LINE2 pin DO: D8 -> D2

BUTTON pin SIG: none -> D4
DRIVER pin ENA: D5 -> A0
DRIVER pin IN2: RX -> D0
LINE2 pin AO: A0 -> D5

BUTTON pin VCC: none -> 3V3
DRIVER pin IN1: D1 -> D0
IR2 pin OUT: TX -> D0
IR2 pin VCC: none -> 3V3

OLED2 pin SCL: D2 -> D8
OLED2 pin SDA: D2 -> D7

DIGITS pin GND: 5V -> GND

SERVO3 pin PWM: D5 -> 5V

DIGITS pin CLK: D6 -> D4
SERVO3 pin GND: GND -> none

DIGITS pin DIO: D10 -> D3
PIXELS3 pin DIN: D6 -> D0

.....

EXERCISE DESCRIPTION.
The response should be a verbatim transcription of the data.

SOLUTION BELOW.
LINE2 pin DO: D8 -> D2

BUTTON pin SIG: none -> D4
DRIVER pin ENA: D5 -> A0
DRIVER pin IN2: RX -> D0
LINE2 pin AO: A0 -> D5

BUTTON pin VCC: none -> 3V3
DRIVER pin IN1: D1 -> D0
IR2 pin OUT: TX -> D0
IR2 pin VCC: none -> 3V3

OLED2 pin SCL: D2 -> D8
OLED2 pin SDA: D2 -> D7

DIGITS pin GND: 5V -> GND

SERVO3 pin PWM: D5 -> 5V

DIGITS pin CLK: D6 -> D4
SERVO3 pin GND: GND -> none

DIGITS pin DIO: D10 -> D3
PIXELS3 pin DIN: D6 -> D0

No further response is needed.